### Aim of the task
Copy the entries below word for word, starting at the line that contains "Is striped fabric swimsuit at center positioned" and continuing through the end of the entries.

### Materials provided
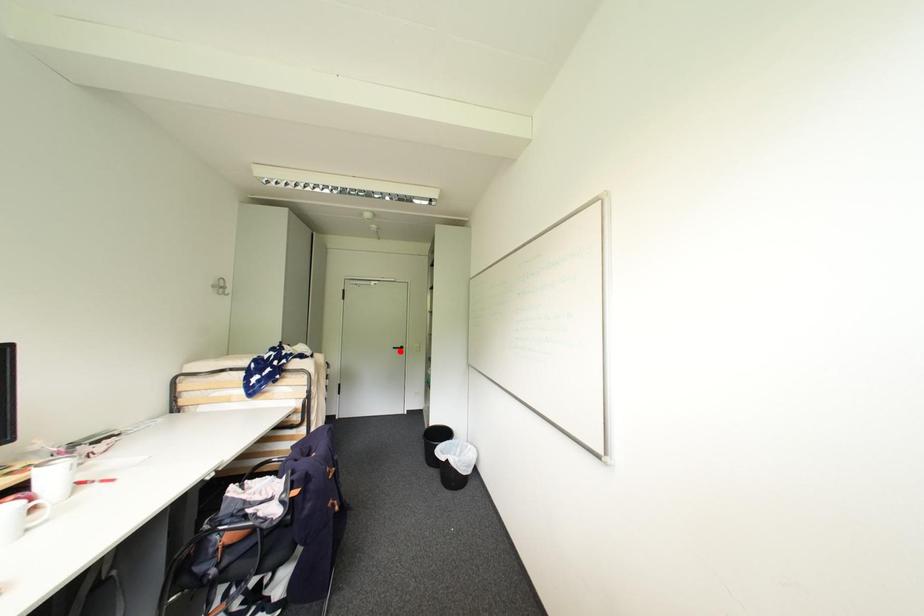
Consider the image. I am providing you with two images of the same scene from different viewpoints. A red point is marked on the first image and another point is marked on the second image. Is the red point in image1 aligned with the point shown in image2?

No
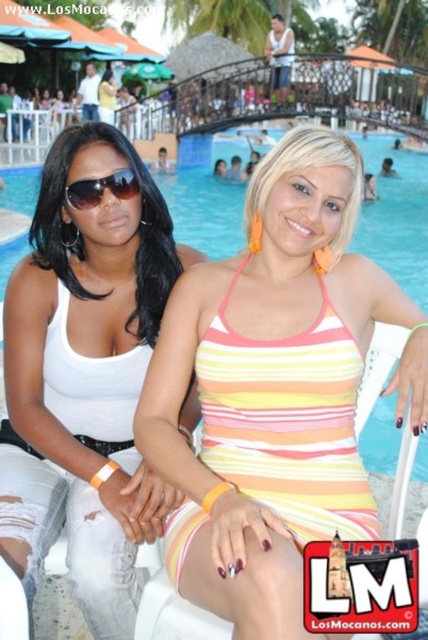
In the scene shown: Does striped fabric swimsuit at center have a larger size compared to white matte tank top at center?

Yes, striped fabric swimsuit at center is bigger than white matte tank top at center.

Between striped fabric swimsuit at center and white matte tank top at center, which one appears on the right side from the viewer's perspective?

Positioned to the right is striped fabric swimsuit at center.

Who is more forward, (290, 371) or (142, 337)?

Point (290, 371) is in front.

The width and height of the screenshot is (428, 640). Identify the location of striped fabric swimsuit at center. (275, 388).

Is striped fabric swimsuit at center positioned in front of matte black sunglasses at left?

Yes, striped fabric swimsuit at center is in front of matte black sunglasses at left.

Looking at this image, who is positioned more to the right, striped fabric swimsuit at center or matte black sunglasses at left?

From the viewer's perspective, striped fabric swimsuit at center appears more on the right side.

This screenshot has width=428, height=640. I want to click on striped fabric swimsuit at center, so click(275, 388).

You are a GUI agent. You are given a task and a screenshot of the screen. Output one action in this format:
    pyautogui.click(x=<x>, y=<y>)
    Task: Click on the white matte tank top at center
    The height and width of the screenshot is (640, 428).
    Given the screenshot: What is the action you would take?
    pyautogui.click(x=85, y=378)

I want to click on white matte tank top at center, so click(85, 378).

### Answer below
Is striped fabric swimsuit at center positioned in front of matte black sunglasses at left?

Yes, striped fabric swimsuit at center is in front of matte black sunglasses at left.

Looking at this image, who is positioned more to the right, striped fabric swimsuit at center or matte black sunglasses at left?

From the viewer's perspective, striped fabric swimsuit at center appears more on the right side.

This screenshot has width=428, height=640. I want to click on striped fabric swimsuit at center, so click(275, 388).

You are a GUI agent. You are given a task and a screenshot of the screen. Output one action in this format:
    pyautogui.click(x=<x>, y=<y>)
    Task: Click on the white matte tank top at center
    The height and width of the screenshot is (640, 428).
    Given the screenshot: What is the action you would take?
    pyautogui.click(x=85, y=378)

I want to click on white matte tank top at center, so click(85, 378).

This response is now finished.